- INPUT DATA -
--*--

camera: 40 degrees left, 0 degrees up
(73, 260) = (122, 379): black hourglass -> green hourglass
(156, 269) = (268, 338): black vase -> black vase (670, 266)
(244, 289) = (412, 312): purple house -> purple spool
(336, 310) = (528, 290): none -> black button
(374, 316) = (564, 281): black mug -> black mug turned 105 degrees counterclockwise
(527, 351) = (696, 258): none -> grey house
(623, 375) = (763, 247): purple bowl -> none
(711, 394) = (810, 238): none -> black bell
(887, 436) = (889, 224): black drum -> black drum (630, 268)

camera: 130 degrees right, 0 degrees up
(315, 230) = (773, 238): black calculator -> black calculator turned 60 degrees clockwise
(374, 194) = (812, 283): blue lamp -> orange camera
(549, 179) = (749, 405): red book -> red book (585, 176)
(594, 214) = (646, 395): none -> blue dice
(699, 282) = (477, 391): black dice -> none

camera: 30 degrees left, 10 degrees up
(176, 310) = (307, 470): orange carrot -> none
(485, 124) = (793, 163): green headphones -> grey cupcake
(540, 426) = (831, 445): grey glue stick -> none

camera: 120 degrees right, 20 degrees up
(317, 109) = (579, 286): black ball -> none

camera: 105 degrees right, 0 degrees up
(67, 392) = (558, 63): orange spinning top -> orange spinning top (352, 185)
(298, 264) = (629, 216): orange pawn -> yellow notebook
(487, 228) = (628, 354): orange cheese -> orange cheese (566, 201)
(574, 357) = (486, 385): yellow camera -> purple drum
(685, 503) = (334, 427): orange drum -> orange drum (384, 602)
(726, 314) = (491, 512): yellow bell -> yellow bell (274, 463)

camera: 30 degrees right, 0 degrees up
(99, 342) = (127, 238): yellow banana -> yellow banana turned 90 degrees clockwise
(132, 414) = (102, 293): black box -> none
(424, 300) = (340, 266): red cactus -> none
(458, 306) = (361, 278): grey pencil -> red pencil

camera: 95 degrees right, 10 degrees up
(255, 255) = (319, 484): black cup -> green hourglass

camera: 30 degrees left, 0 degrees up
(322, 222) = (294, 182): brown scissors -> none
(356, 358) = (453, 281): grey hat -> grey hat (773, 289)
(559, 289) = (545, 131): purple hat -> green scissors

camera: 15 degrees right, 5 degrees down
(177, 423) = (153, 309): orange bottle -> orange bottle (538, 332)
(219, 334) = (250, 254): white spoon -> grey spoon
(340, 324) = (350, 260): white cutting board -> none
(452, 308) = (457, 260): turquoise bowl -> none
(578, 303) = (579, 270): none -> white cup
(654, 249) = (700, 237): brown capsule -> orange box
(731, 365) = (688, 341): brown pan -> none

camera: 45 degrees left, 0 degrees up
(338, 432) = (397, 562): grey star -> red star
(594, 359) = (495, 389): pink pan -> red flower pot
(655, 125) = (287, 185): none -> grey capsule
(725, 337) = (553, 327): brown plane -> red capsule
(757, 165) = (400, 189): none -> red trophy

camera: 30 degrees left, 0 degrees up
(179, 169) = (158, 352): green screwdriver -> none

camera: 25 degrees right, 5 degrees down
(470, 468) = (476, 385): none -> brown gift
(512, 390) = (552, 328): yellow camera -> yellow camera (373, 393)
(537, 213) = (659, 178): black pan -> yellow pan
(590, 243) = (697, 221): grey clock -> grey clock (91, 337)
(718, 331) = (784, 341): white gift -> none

--*--

Lines above that have "bowl": copy each of them.

- EXERCISE OUTPUT -
(623, 375) = (763, 247): purple bowl -> none
(452, 308) = (457, 260): turquoise bowl -> none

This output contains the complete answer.